### Task prompt
Without the pictures, retype exactly the lines from the top of the entries below through the line that contains "op=move; was=grey plane;".

### The records
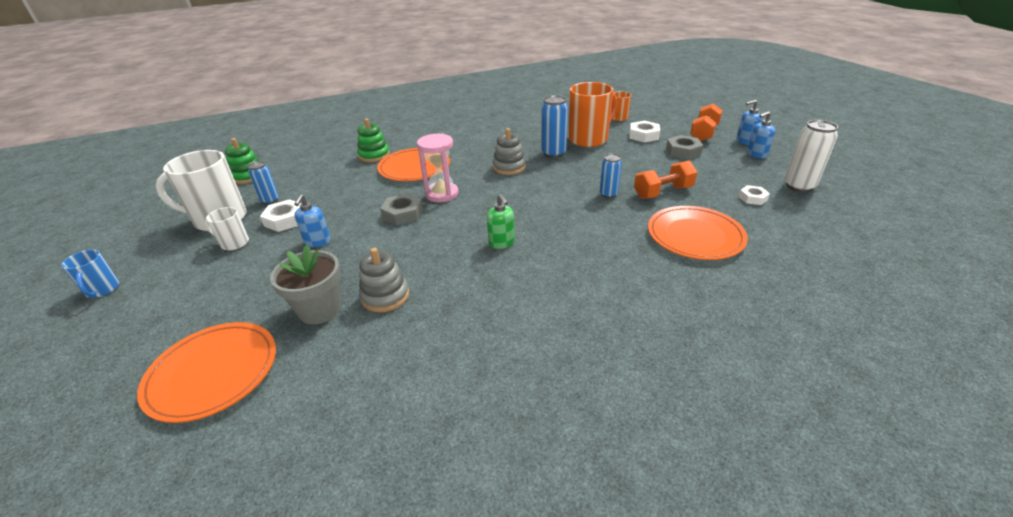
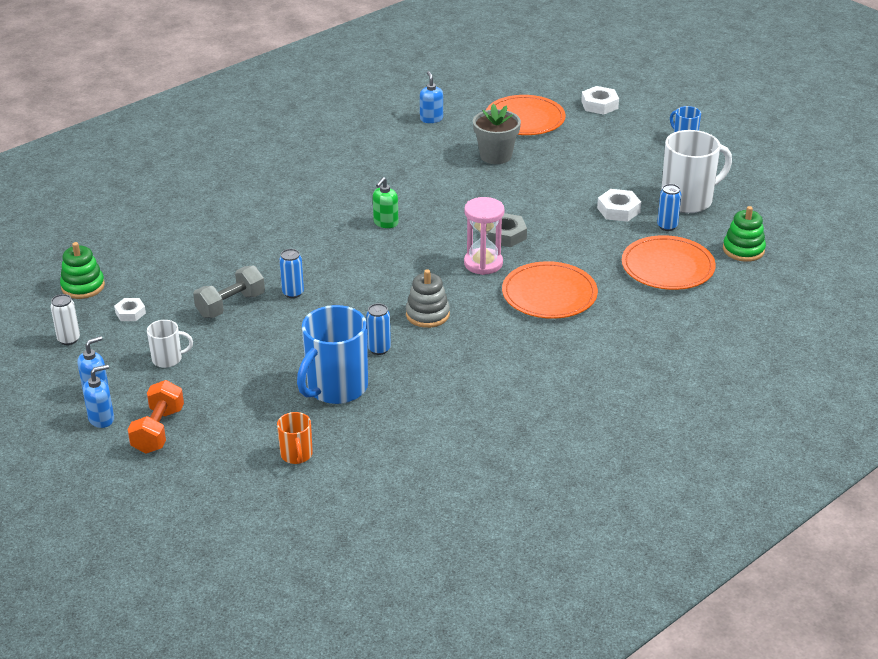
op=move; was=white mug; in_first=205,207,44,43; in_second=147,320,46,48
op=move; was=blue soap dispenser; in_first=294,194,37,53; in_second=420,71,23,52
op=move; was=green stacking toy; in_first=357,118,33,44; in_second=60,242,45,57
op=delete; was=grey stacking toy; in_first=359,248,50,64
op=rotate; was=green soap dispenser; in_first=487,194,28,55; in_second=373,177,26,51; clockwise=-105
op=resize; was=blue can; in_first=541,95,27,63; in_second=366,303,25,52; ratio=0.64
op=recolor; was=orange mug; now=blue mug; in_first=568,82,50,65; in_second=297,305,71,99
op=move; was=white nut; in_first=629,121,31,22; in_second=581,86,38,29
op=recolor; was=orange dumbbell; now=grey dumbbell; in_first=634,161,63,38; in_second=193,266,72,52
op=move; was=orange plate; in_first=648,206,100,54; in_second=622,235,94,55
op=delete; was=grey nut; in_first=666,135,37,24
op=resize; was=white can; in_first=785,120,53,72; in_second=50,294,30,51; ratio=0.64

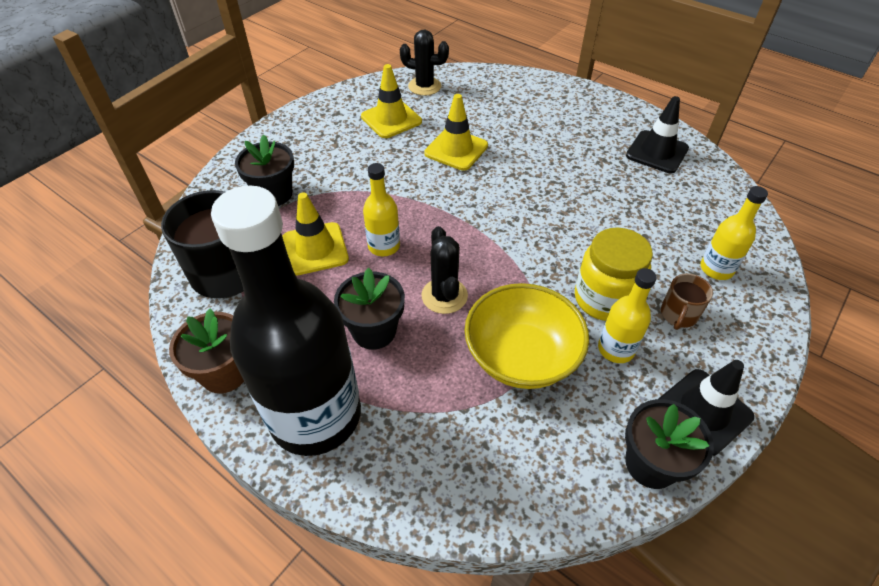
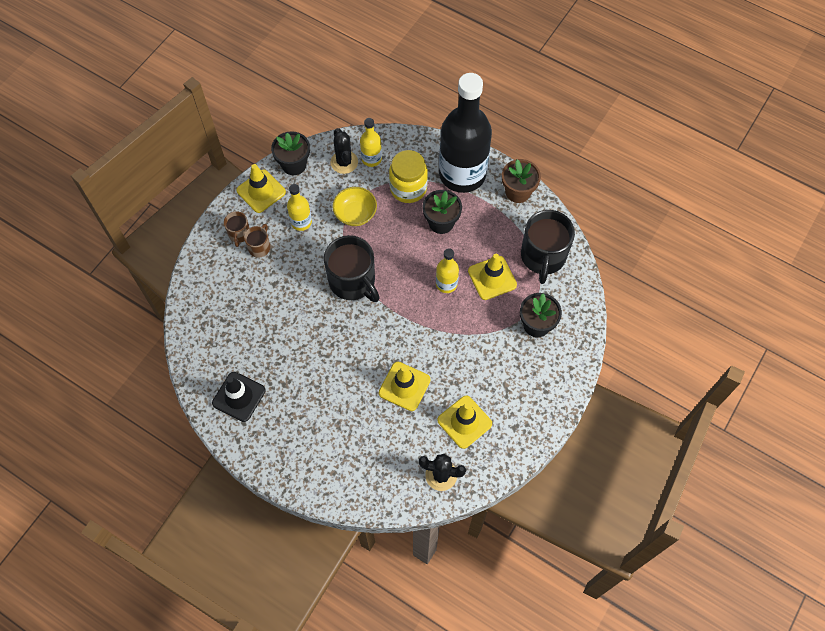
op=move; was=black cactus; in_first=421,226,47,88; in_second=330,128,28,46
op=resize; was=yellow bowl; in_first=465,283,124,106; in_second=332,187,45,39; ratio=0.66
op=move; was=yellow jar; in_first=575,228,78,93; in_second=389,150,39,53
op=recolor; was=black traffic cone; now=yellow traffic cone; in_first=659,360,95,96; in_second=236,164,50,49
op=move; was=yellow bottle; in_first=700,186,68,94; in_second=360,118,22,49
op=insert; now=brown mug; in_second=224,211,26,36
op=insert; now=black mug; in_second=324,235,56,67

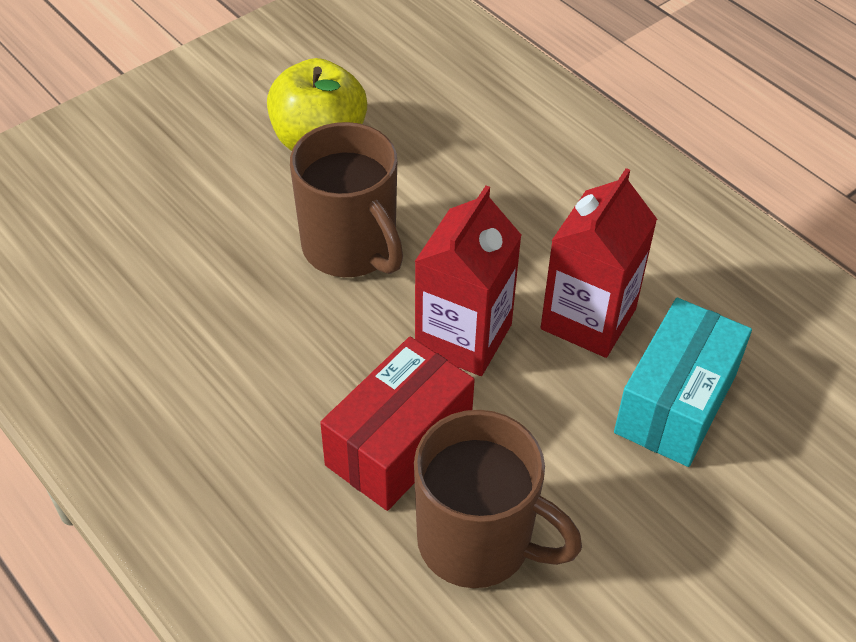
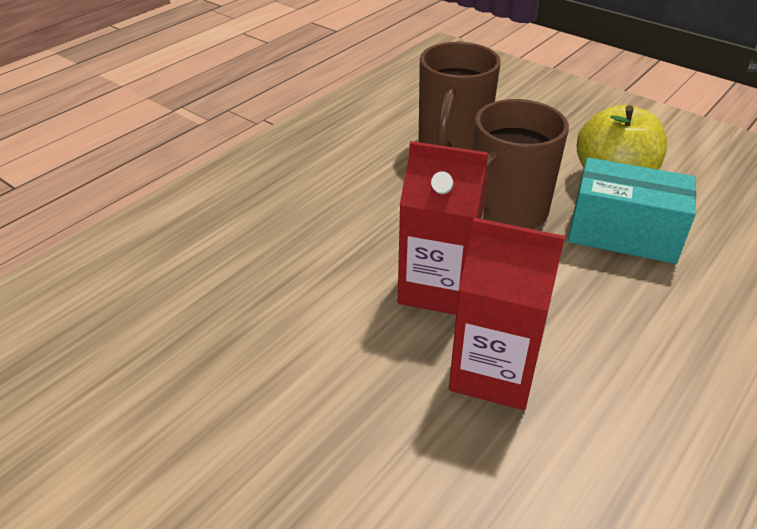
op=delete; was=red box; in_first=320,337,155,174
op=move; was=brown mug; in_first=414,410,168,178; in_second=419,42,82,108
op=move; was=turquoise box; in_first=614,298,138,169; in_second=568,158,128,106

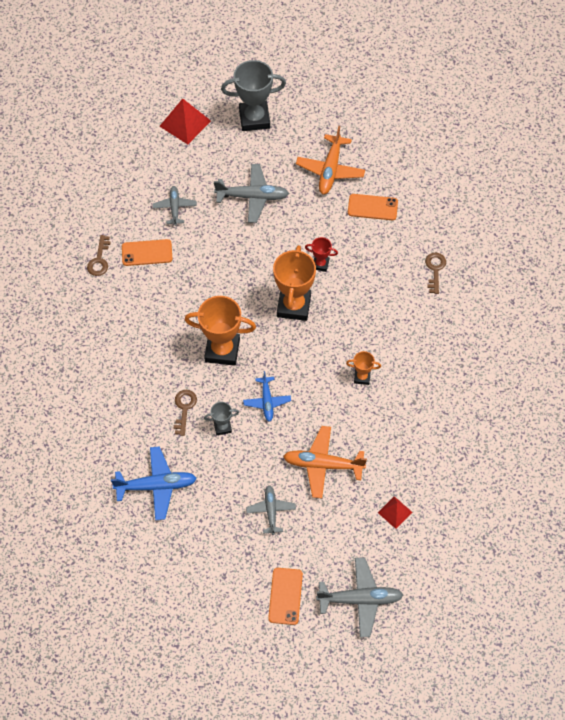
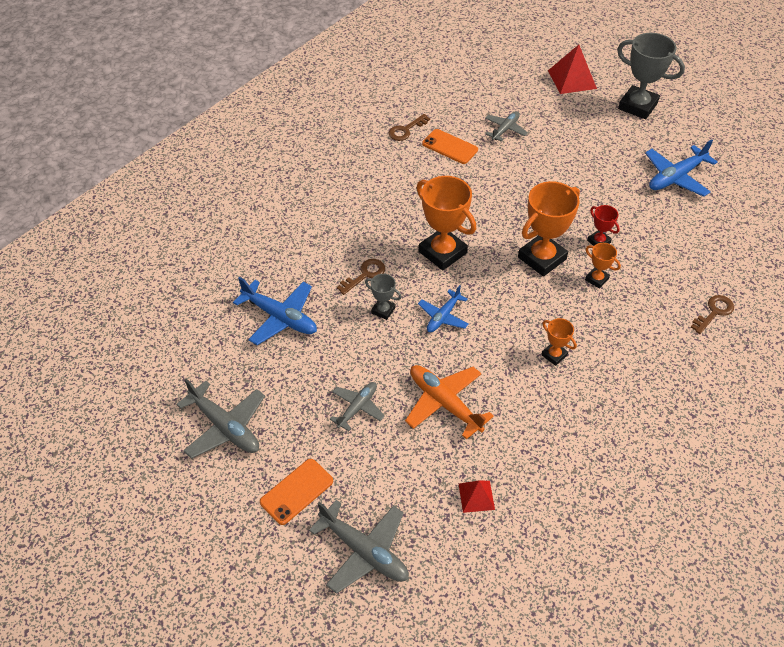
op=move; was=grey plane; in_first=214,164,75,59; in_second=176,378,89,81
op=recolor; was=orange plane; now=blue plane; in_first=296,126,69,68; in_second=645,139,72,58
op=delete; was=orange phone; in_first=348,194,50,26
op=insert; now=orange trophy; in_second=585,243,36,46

### Solved problem
op=move; was=white mug; in_first=205,207,44,43; in_second=147,320,46,48
op=move; was=blue soap dispenser; in_first=294,194,37,53; in_second=420,71,23,52
op=move; was=green stacking toy; in_first=357,118,33,44; in_second=60,242,45,57
op=delete; was=grey stacking toy; in_first=359,248,50,64
op=rotate; was=green soap dispenser; in_first=487,194,28,55; in_second=373,177,26,51; clockwise=-105
op=resize; was=blue can; in_first=541,95,27,63; in_second=366,303,25,52; ratio=0.64
op=recolor; was=orange mug; now=blue mug; in_first=568,82,50,65; in_second=297,305,71,99
op=move; was=white nut; in_first=629,121,31,22; in_second=581,86,38,29
op=recolor; was=orange dumbbell; now=grey dumbbell; in_first=634,161,63,38; in_second=193,266,72,52
op=move; was=orange plate; in_first=648,206,100,54; in_second=622,235,94,55
op=delete; was=grey nut; in_first=666,135,37,24
op=resize; was=white can; in_first=785,120,53,72; in_second=50,294,30,51; ratio=0.64

op=move; was=black cactus; in_first=421,226,47,88; in_second=330,128,28,46
op=resize; was=yellow bowl; in_first=465,283,124,106; in_second=332,187,45,39; ratio=0.66
op=move; was=yellow jar; in_first=575,228,78,93; in_second=389,150,39,53
op=recolor; was=black traffic cone; now=yellow traffic cone; in_first=659,360,95,96; in_second=236,164,50,49
op=move; was=yellow bottle; in_first=700,186,68,94; in_second=360,118,22,49
op=insert; now=brown mug; in_second=224,211,26,36
op=insert; now=black mug; in_second=324,235,56,67

op=delete; was=red box; in_first=320,337,155,174
op=move; was=brown mug; in_first=414,410,168,178; in_second=419,42,82,108
op=move; was=turquoise box; in_first=614,298,138,169; in_second=568,158,128,106

op=move; was=grey plane; in_first=214,164,75,59; in_second=176,378,89,81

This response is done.